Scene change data
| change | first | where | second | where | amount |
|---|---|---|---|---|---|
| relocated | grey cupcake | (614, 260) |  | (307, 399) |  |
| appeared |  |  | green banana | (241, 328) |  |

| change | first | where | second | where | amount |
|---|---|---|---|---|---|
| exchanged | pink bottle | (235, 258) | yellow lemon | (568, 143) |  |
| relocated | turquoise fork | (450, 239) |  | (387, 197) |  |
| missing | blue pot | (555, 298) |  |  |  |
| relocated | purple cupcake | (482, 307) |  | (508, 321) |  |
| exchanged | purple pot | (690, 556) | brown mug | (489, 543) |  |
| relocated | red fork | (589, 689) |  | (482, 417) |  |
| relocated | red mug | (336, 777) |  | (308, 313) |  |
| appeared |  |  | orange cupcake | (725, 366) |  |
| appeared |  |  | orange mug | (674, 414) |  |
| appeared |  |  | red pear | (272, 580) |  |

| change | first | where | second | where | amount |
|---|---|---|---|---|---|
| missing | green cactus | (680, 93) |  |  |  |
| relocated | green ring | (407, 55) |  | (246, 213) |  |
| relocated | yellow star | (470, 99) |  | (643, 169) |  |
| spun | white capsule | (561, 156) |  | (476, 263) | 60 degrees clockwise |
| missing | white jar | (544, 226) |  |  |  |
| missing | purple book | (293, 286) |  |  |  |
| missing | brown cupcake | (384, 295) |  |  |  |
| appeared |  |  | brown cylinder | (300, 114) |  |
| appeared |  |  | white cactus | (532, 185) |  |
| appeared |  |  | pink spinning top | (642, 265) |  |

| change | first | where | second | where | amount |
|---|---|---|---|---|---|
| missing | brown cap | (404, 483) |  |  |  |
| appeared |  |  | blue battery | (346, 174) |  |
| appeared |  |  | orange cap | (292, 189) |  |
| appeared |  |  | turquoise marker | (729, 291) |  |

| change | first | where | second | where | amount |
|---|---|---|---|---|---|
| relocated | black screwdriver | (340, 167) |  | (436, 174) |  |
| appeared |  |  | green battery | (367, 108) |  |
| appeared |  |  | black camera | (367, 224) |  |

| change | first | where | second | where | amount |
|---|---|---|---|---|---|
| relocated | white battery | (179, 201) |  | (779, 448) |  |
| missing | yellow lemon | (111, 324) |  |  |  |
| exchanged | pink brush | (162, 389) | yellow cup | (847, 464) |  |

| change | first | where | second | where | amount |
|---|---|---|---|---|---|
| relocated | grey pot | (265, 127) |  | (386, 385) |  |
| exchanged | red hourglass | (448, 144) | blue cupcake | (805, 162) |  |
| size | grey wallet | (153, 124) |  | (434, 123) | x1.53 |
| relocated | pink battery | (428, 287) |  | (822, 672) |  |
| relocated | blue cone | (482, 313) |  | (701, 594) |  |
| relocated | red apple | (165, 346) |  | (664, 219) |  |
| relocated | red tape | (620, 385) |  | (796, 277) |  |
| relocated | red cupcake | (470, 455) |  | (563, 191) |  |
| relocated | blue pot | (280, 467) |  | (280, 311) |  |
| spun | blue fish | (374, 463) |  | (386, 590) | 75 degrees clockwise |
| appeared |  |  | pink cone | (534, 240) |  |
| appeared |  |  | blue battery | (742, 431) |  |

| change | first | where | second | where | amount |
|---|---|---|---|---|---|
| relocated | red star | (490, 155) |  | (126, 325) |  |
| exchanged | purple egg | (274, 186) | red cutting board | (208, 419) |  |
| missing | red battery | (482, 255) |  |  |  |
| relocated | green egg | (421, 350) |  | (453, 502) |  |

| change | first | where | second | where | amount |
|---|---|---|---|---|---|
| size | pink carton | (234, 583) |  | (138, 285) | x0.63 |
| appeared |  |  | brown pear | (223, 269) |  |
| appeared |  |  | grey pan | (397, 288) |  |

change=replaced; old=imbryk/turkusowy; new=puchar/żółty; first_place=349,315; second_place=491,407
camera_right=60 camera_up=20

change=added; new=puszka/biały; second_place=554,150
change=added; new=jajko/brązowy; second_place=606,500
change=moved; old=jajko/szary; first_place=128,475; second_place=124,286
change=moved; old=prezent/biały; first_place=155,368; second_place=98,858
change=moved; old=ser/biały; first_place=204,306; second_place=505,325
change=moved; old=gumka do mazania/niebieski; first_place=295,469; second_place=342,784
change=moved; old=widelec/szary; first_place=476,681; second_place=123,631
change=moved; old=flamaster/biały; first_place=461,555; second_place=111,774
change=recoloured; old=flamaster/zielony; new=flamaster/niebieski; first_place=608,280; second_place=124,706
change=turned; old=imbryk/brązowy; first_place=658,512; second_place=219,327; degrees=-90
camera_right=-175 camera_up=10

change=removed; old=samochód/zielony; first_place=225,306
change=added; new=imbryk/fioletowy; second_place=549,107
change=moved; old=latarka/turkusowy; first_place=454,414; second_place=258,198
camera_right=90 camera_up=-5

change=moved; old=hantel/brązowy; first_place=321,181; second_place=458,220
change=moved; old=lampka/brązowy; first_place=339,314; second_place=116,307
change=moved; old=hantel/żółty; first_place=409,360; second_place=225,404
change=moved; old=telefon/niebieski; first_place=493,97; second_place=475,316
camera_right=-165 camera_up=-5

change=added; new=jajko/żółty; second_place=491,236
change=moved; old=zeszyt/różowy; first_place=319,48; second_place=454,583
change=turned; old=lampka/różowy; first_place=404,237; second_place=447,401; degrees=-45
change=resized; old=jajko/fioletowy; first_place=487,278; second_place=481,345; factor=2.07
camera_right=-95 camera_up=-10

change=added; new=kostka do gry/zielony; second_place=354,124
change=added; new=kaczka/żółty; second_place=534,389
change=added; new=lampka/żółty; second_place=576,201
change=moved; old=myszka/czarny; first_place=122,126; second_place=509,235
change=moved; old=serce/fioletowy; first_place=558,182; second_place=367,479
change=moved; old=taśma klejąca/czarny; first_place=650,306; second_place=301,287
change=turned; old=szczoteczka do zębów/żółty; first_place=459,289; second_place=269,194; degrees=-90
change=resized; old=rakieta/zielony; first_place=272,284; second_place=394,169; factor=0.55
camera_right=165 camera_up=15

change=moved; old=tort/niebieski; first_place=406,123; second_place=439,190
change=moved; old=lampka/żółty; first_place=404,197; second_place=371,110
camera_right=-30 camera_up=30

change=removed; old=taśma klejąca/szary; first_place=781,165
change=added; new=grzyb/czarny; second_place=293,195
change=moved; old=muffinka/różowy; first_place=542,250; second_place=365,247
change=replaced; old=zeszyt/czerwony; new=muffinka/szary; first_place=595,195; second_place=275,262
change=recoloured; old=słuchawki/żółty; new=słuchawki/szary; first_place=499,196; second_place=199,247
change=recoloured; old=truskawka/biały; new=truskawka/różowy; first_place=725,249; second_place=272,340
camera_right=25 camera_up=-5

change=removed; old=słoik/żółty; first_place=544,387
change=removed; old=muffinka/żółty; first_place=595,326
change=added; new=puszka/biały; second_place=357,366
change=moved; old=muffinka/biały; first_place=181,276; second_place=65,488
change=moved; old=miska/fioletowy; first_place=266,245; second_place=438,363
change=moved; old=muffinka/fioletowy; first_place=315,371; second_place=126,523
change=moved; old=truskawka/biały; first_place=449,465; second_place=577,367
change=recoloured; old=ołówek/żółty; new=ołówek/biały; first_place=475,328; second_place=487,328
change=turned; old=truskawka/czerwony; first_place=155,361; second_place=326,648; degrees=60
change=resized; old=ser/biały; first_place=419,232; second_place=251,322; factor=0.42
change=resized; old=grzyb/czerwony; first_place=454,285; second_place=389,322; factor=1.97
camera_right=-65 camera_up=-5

WORK INSTRUCTIONS → All the data above is to be given again, exactly.

ANSWER TO THIS EXERCISE →
| change | first | where | second | where | amount |
|---|---|---|---|---|---|
| relocated | grey cupcake | (614, 260) |  | (307, 399) |  |
| appeared |  |  | green banana | (241, 328) |  |

| change | first | where | second | where | amount |
|---|---|---|---|---|---|
| exchanged | pink bottle | (235, 258) | yellow lemon | (568, 143) |  |
| relocated | turquoise fork | (450, 239) |  | (387, 197) |  |
| missing | blue pot | (555, 298) |  |  |  |
| relocated | purple cupcake | (482, 307) |  | (508, 321) |  |
| exchanged | purple pot | (690, 556) | brown mug | (489, 543) |  |
| relocated | red fork | (589, 689) |  | (482, 417) |  |
| relocated | red mug | (336, 777) |  | (308, 313) |  |
| appeared |  |  | orange cupcake | (725, 366) |  |
| appeared |  |  | orange mug | (674, 414) |  |
| appeared |  |  | red pear | (272, 580) |  |

| change | first | where | second | where | amount |
|---|---|---|---|---|---|
| missing | green cactus | (680, 93) |  |  |  |
| relocated | green ring | (407, 55) |  | (246, 213) |  |
| relocated | yellow star | (470, 99) |  | (643, 169) |  |
| spun | white capsule | (561, 156) |  | (476, 263) | 60 degrees clockwise |
| missing | white jar | (544, 226) |  |  |  |
| missing | purple book | (293, 286) |  |  |  |
| missing | brown cupcake | (384, 295) |  |  |  |
| appeared |  |  | brown cylinder | (300, 114) |  |
| appeared |  |  | white cactus | (532, 185) |  |
| appeared |  |  | pink spinning top | (642, 265) |  |

| change | first | where | second | where | amount |
|---|---|---|---|---|---|
| missing | brown cap | (404, 483) |  |  |  |
| appeared |  |  | blue battery | (346, 174) |  |
| appeared |  |  | orange cap | (292, 189) |  |
| appeared |  |  | turquoise marker | (729, 291) |  |

| change | first | where | second | where | amount |
|---|---|---|---|---|---|
| relocated | black screwdriver | (340, 167) |  | (436, 174) |  |
| appeared |  |  | green battery | (367, 108) |  |
| appeared |  |  | black camera | (367, 224) |  |

| change | first | where | second | where | amount |
|---|---|---|---|---|---|
| relocated | white battery | (179, 201) |  | (779, 448) |  |
| missing | yellow lemon | (111, 324) |  |  |  |
| exchanged | pink brush | (162, 389) | yellow cup | (847, 464) |  |

| change | first | where | second | where | amount |
|---|---|---|---|---|---|
| relocated | grey pot | (265, 127) |  | (386, 385) |  |
| exchanged | red hourglass | (448, 144) | blue cupcake | (805, 162) |  |
| size | grey wallet | (153, 124) |  | (434, 123) | x1.53 |
| relocated | pink battery | (428, 287) |  | (822, 672) |  |
| relocated | blue cone | (482, 313) |  | (701, 594) |  |
| relocated | red apple | (165, 346) |  | (664, 219) |  |
| relocated | red tape | (620, 385) |  | (796, 277) |  |
| relocated | red cupcake | (470, 455) |  | (563, 191) |  |
| relocated | blue pot | (280, 467) |  | (280, 311) |  |
| spun | blue fish | (374, 463) |  | (386, 590) | 75 degrees clockwise |
| appeared |  |  | pink cone | (534, 240) |  |
| appeared |  |  | blue battery | (742, 431) |  |

| change | first | where | second | where | amount |
|---|---|---|---|---|---|
| relocated | red star | (490, 155) |  | (126, 325) |  |
| exchanged | purple egg | (274, 186) | red cutting board | (208, 419) |  |
| missing | red battery | (482, 255) |  |  |  |
| relocated | green egg | (421, 350) |  | (453, 502) |  |

| change | first | where | second | where | amount |
|---|---|---|---|---|---|
| size | pink carton | (234, 583) |  | (138, 285) | x0.63 |
| appeared |  |  | brown pear | (223, 269) |  |
| appeared |  |  | grey pan | (397, 288) |  |

change=replaced; old=imbryk/turkusowy; new=puchar/żółty; first_place=349,315; second_place=491,407
camera_right=60 camera_up=20

change=added; new=puszka/biały; second_place=554,150
change=added; new=jajko/brązowy; second_place=606,500
change=moved; old=jajko/szary; first_place=128,475; second_place=124,286
change=moved; old=prezent/biały; first_place=155,368; second_place=98,858
change=moved; old=ser/biały; first_place=204,306; second_place=505,325
change=moved; old=gumka do mazania/niebieski; first_place=295,469; second_place=342,784
change=moved; old=widelec/szary; first_place=476,681; second_place=123,631
change=moved; old=flamaster/biały; first_place=461,555; second_place=111,774
change=recoloured; old=flamaster/zielony; new=flamaster/niebieski; first_place=608,280; second_place=124,706
change=turned; old=imbryk/brązowy; first_place=658,512; second_place=219,327; degrees=-90
camera_right=-175 camera_up=10

change=removed; old=samochód/zielony; first_place=225,306
change=added; new=imbryk/fioletowy; second_place=549,107
change=moved; old=latarka/turkusowy; first_place=454,414; second_place=258,198
camera_right=90 camera_up=-5

change=moved; old=hantel/brązowy; first_place=321,181; second_place=458,220
change=moved; old=lampka/brązowy; first_place=339,314; second_place=116,307
change=moved; old=hantel/żółty; first_place=409,360; second_place=225,404
change=moved; old=telefon/niebieski; first_place=493,97; second_place=475,316
camera_right=-165 camera_up=-5

change=added; new=jajko/żółty; second_place=491,236
change=moved; old=zeszyt/różowy; first_place=319,48; second_place=454,583
change=turned; old=lampka/różowy; first_place=404,237; second_place=447,401; degrees=-45
change=resized; old=jajko/fioletowy; first_place=487,278; second_place=481,345; factor=2.07
camera_right=-95 camera_up=-10

change=added; new=kostka do gry/zielony; second_place=354,124
change=added; new=kaczka/żółty; second_place=534,389
change=added; new=lampka/żółty; second_place=576,201
change=moved; old=myszka/czarny; first_place=122,126; second_place=509,235
change=moved; old=serce/fioletowy; first_place=558,182; second_place=367,479
change=moved; old=taśma klejąca/czarny; first_place=650,306; second_place=301,287
change=turned; old=szczoteczka do zębów/żółty; first_place=459,289; second_place=269,194; degrees=-90
change=resized; old=rakieta/zielony; first_place=272,284; second_place=394,169; factor=0.55
camera_right=165 camera_up=15

change=moved; old=tort/niebieski; first_place=406,123; second_place=439,190
change=moved; old=lampka/żółty; first_place=404,197; second_place=371,110
camera_right=-30 camera_up=30

change=removed; old=taśma klejąca/szary; first_place=781,165
change=added; new=grzyb/czarny; second_place=293,195
change=moved; old=muffinka/różowy; first_place=542,250; second_place=365,247
change=replaced; old=zeszyt/czerwony; new=muffinka/szary; first_place=595,195; second_place=275,262
change=recoloured; old=słuchawki/żółty; new=słuchawki/szary; first_place=499,196; second_place=199,247
change=recoloured; old=truskawka/biały; new=truskawka/różowy; first_place=725,249; second_place=272,340
camera_right=25 camera_up=-5

change=removed; old=słoik/żółty; first_place=544,387
change=removed; old=muffinka/żółty; first_place=595,326
change=added; new=puszka/biały; second_place=357,366
change=moved; old=muffinka/biały; first_place=181,276; second_place=65,488
change=moved; old=miska/fioletowy; first_place=266,245; second_place=438,363
change=moved; old=muffinka/fioletowy; first_place=315,371; second_place=126,523
change=moved; old=truskawka/biały; first_place=449,465; second_place=577,367
change=recoloured; old=ołówek/żółty; new=ołówek/biały; first_place=475,328; second_place=487,328
change=turned; old=truskawka/czerwony; first_place=155,361; second_place=326,648; degrees=60
change=resized; old=ser/biały; first_place=419,232; second_place=251,322; factor=0.42
change=resized; old=grzyb/czerwony; first_place=454,285; second_place=389,322; factor=1.97
camera_right=-65 camera_up=-5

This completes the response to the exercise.